§ Instruction
Pick out each line in the material below that contains the string "numericTimeSignature".

Extracted data entries:
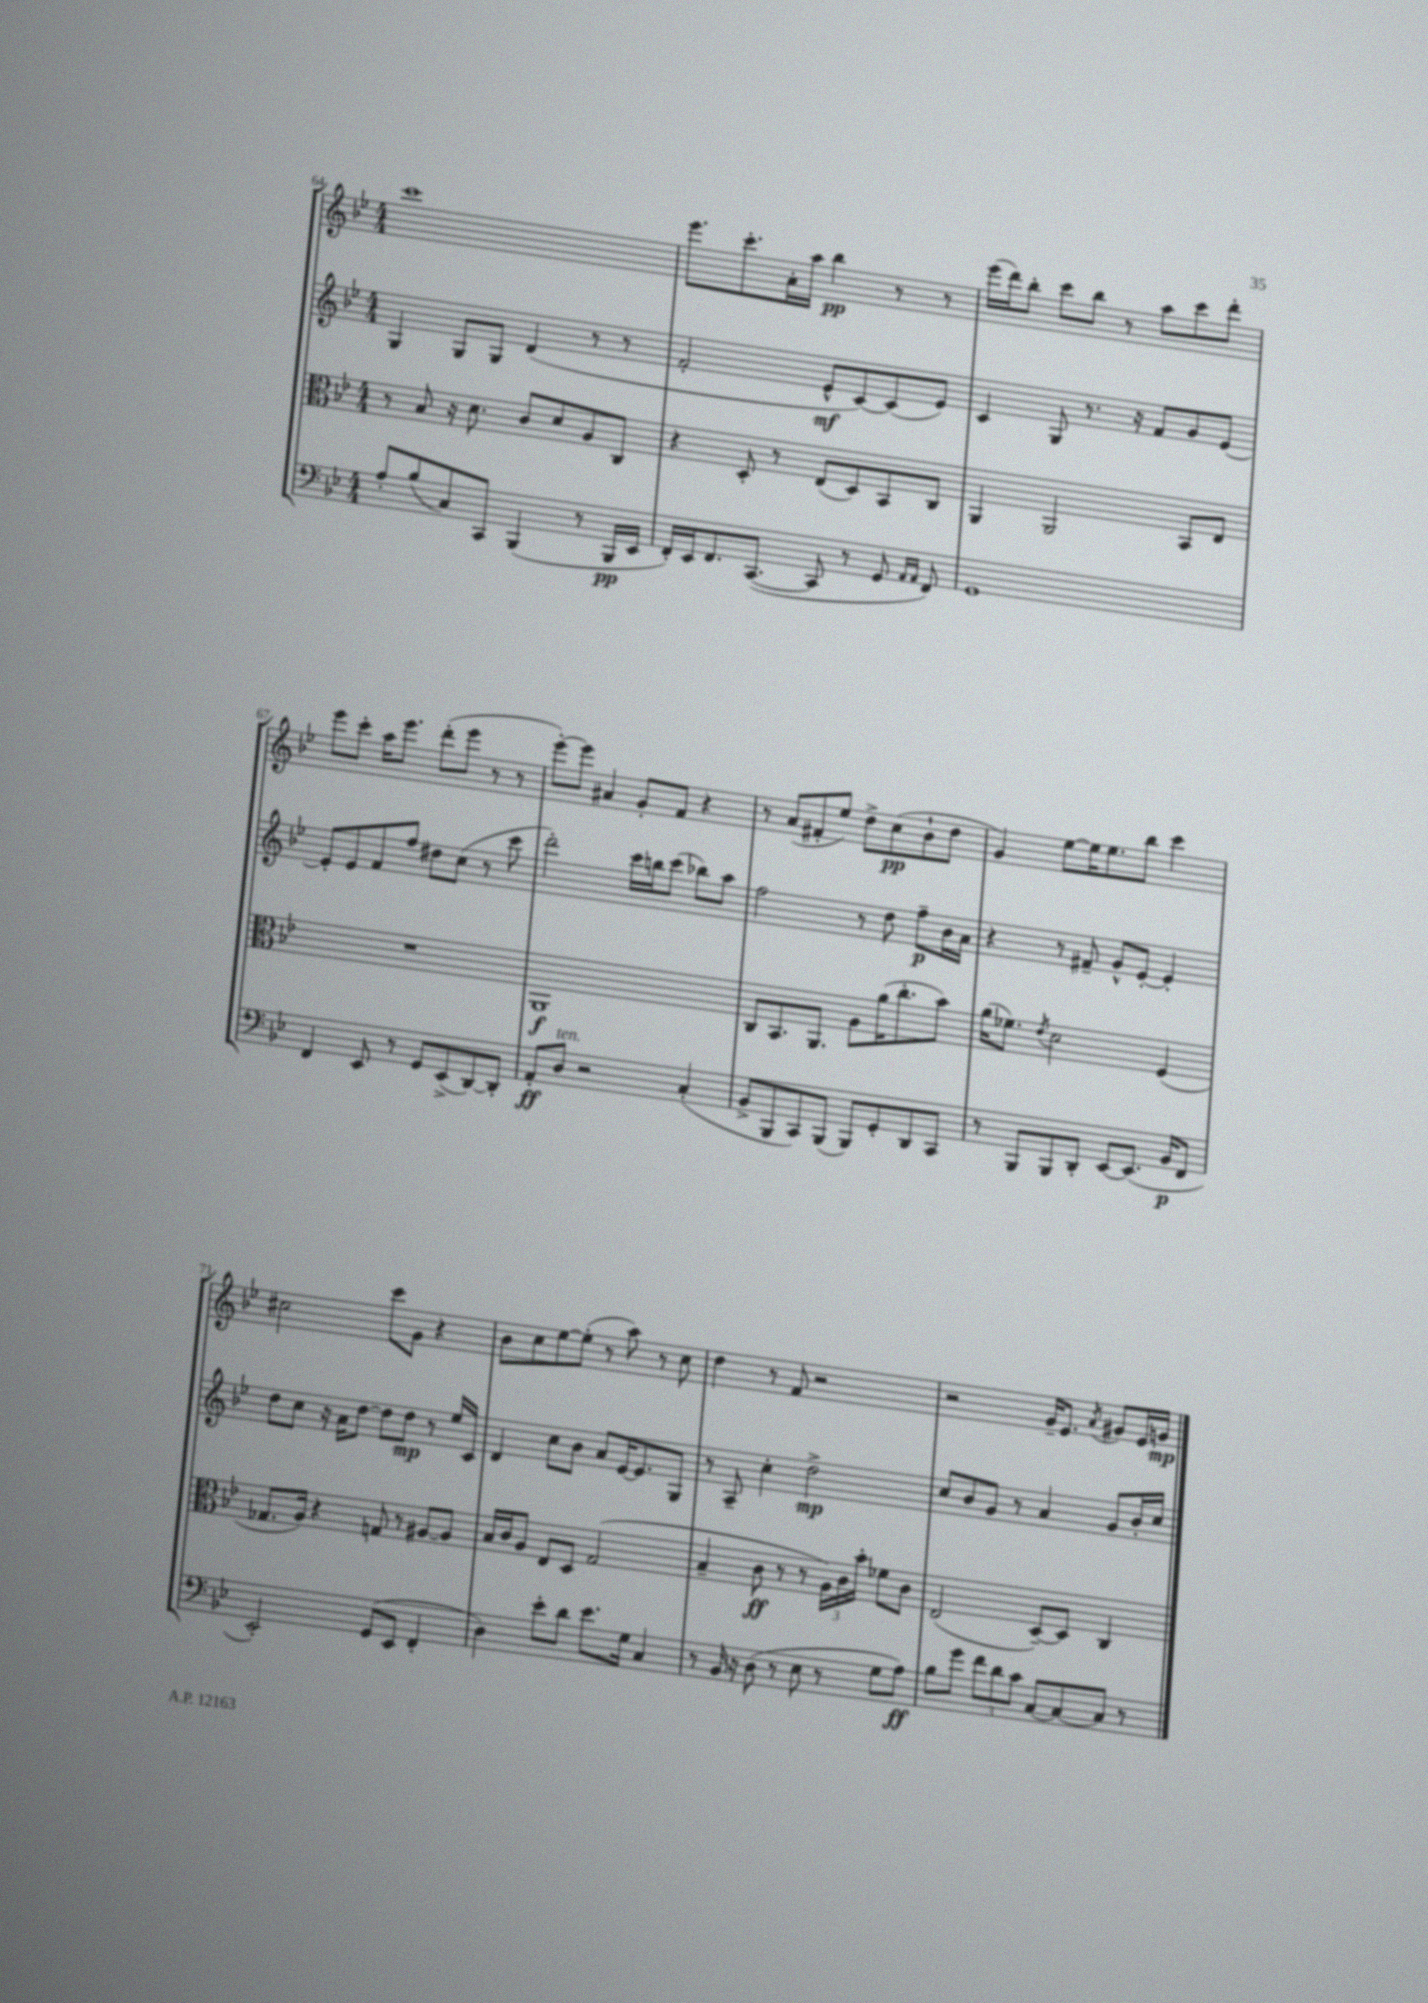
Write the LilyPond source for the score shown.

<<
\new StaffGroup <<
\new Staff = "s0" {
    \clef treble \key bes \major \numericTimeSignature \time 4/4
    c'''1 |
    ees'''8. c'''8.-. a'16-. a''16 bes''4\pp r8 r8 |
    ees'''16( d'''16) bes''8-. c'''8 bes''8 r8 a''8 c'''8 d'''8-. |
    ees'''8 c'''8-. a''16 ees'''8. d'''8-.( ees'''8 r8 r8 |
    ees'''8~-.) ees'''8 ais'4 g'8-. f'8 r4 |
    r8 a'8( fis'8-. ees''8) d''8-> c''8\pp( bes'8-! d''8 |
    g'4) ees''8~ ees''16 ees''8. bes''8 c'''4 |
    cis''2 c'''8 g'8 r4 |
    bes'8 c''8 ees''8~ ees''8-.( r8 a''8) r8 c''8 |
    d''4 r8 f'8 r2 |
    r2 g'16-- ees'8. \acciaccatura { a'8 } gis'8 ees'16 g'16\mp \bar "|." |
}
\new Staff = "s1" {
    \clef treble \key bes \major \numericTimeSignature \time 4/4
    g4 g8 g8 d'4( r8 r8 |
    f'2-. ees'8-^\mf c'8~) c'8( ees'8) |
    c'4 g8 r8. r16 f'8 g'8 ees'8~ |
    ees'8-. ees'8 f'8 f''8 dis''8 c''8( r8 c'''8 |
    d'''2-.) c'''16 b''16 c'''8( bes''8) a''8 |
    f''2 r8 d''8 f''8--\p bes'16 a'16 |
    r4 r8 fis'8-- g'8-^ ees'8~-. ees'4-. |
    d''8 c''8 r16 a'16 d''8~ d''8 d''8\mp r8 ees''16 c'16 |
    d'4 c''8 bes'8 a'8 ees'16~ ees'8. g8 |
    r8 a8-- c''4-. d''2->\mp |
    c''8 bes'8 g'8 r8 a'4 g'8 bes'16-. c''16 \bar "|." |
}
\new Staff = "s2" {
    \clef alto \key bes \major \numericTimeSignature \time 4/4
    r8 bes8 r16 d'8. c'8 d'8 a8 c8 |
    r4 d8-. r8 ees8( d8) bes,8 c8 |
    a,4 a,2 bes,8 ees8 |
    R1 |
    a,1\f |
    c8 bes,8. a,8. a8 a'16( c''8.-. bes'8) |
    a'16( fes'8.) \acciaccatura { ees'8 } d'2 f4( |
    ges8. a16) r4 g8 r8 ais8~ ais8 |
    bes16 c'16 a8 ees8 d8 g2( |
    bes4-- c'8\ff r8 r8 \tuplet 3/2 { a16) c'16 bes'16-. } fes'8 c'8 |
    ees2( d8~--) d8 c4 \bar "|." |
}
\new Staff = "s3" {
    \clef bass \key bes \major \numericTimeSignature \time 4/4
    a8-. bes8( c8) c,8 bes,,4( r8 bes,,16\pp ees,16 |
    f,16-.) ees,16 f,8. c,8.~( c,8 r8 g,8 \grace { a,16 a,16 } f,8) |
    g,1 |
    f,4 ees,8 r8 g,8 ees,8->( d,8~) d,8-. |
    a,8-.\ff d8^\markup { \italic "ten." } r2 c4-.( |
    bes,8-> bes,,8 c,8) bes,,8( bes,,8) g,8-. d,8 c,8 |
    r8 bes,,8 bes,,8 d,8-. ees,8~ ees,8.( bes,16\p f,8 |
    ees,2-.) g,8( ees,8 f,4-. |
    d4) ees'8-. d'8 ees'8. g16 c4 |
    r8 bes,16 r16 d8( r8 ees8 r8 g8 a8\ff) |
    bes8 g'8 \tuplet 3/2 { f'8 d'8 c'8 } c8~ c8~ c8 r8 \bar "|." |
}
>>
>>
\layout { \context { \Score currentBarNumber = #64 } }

==

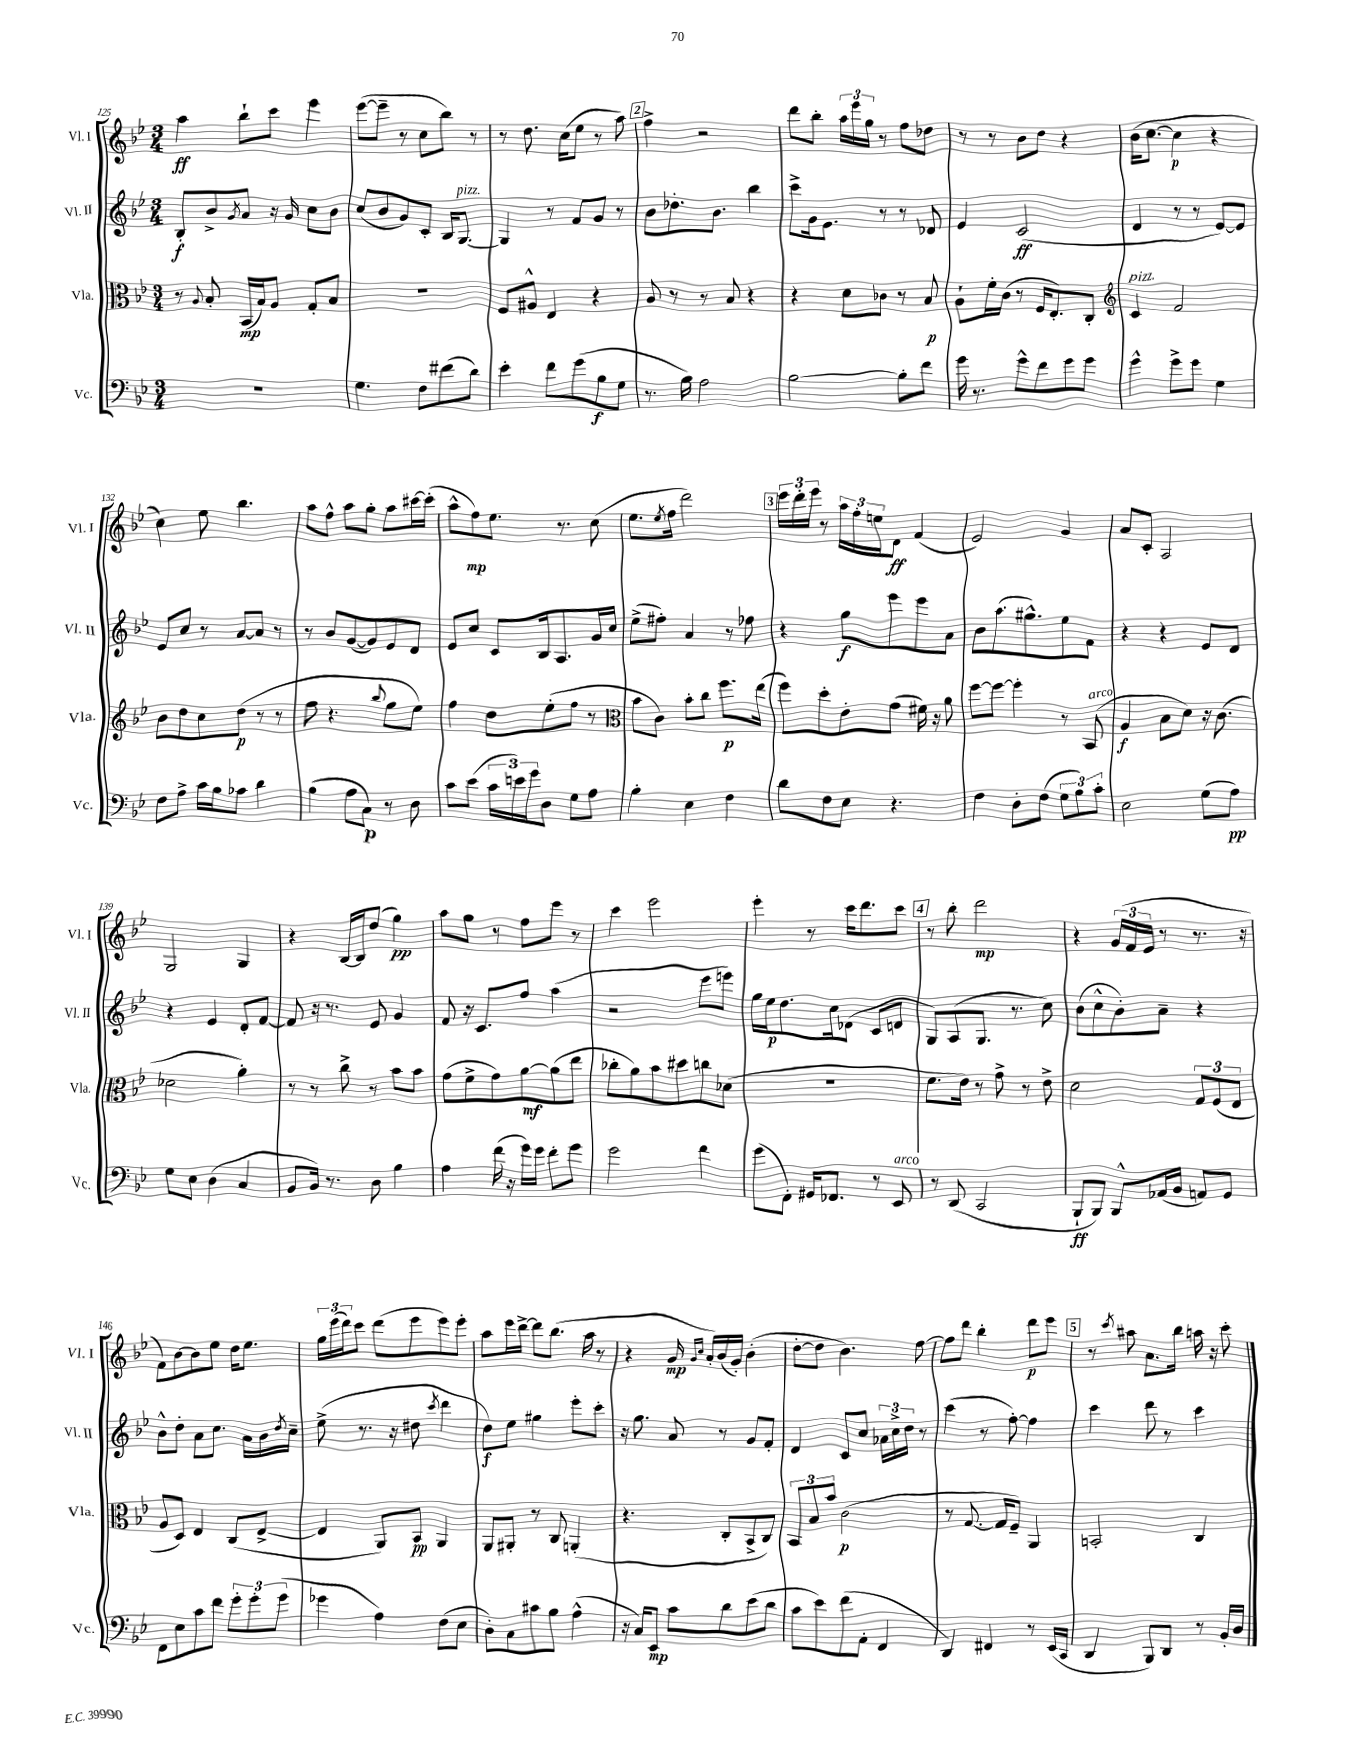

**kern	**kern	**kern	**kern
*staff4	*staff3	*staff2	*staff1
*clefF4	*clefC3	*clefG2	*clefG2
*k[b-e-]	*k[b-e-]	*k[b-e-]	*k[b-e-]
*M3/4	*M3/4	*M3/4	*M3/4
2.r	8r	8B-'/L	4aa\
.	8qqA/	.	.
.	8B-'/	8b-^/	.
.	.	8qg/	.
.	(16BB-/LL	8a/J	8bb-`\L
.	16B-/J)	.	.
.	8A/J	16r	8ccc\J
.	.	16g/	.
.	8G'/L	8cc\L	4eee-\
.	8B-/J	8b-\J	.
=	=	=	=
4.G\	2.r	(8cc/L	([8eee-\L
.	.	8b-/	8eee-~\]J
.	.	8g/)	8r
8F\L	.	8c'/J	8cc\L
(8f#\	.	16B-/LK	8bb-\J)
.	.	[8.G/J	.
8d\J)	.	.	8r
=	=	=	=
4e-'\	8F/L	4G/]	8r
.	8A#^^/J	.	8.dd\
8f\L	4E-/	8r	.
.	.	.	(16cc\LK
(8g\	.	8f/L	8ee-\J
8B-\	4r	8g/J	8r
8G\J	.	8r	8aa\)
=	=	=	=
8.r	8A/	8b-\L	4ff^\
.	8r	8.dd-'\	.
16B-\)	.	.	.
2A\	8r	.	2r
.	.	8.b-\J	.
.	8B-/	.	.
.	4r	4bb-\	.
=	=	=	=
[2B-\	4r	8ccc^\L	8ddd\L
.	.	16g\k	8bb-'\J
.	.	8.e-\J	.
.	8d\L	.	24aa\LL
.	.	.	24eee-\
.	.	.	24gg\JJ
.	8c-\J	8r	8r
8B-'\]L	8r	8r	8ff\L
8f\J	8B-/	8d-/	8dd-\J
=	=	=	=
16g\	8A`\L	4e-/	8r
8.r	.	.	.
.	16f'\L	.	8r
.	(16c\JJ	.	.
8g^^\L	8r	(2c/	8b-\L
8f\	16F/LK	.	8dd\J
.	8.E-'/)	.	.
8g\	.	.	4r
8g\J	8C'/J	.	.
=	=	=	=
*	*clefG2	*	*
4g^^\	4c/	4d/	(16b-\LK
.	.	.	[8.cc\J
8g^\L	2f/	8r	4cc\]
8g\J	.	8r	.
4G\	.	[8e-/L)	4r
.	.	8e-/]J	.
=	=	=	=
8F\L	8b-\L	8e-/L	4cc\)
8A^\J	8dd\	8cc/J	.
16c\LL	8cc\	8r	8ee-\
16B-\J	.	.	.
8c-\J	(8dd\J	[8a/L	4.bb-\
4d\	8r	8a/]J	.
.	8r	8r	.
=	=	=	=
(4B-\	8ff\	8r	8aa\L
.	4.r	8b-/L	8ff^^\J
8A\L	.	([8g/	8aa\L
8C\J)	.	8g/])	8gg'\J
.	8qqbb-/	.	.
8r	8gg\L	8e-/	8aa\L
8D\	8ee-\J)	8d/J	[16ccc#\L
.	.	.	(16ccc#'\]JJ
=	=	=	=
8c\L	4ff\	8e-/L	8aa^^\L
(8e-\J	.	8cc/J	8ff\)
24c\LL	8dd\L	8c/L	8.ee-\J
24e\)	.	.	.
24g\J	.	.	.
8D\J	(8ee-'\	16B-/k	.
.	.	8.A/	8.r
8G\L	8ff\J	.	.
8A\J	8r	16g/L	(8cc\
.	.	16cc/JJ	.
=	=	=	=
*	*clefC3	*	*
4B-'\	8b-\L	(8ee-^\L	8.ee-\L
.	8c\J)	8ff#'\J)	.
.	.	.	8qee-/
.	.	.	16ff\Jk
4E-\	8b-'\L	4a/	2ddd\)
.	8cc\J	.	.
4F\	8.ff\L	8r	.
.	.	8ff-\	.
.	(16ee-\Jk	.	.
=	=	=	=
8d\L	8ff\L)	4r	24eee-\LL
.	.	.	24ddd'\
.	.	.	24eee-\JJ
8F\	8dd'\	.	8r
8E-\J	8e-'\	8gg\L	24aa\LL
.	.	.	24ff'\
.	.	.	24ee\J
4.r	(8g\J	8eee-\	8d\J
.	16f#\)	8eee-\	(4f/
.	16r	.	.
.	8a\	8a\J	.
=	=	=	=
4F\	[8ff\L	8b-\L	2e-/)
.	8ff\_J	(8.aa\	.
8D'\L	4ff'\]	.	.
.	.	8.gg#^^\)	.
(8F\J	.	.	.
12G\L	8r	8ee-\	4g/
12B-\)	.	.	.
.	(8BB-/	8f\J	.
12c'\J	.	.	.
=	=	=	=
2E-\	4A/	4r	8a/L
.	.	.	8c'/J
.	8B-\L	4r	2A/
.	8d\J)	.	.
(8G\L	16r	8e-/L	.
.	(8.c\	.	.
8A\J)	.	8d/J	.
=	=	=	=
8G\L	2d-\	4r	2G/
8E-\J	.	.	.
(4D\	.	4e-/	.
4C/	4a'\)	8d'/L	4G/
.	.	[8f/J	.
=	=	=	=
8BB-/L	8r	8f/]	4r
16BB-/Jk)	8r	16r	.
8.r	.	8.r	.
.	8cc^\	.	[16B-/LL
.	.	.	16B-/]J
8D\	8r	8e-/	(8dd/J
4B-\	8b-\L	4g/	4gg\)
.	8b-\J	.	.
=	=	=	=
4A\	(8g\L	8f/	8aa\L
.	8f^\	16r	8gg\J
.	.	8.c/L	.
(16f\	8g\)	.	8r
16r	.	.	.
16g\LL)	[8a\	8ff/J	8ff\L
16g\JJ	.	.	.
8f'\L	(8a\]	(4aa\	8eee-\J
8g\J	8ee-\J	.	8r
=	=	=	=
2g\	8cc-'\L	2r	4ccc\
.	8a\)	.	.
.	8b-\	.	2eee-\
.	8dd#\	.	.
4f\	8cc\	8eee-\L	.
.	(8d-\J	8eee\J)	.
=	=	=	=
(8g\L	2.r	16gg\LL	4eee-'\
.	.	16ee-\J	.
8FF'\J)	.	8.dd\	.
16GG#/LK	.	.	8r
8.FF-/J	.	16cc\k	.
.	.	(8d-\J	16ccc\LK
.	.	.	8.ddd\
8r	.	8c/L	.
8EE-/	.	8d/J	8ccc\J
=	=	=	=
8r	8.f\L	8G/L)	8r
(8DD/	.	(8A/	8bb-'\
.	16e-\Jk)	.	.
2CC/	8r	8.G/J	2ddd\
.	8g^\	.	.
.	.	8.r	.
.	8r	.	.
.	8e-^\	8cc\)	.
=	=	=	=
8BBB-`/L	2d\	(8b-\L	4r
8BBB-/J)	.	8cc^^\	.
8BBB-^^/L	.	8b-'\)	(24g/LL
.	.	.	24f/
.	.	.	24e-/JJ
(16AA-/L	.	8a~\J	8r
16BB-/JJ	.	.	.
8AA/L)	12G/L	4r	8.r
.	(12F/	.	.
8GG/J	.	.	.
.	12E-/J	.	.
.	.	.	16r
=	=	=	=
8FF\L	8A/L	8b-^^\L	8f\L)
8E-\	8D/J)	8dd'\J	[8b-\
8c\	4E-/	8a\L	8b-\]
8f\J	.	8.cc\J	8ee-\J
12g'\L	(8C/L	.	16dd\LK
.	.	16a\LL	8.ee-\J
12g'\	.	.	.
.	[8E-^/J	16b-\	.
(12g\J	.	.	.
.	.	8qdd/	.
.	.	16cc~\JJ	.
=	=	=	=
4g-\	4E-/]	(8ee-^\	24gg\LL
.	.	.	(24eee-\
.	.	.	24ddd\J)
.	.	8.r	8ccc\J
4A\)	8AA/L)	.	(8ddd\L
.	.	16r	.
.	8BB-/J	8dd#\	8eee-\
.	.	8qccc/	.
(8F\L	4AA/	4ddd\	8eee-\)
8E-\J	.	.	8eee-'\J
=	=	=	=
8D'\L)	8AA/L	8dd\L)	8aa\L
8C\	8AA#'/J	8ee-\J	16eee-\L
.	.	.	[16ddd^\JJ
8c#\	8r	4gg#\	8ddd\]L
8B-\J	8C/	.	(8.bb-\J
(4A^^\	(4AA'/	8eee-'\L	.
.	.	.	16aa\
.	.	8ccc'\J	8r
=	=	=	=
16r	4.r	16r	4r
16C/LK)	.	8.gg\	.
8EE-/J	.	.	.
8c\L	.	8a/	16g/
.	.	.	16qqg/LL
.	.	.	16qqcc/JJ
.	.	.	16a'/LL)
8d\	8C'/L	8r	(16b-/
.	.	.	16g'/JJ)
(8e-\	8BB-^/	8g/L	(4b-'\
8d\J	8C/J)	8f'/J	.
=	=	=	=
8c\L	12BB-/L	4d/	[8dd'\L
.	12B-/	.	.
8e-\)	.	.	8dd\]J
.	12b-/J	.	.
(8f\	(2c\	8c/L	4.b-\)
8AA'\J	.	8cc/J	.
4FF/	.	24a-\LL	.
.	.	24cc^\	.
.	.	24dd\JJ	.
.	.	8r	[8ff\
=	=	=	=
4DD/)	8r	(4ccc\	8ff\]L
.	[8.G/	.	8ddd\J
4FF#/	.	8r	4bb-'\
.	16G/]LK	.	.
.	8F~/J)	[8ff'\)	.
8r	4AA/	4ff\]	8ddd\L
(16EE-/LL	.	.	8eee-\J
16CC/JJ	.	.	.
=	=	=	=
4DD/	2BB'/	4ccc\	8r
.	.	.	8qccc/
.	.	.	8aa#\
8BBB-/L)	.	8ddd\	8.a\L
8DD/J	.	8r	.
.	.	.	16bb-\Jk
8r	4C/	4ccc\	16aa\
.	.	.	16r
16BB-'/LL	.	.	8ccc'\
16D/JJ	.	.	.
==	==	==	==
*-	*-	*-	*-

§ Answer to the problem
    \clef treble \key bes \major \numericTimeSignature \time 4/4
    \clef treble \key bes \major \numericTimeSignature \time 4/4
    \clef alto \key bes \major \numericTimeSignature \time 4/4
    \clef bass \key bes \major \numericTimeSignature \time 4/4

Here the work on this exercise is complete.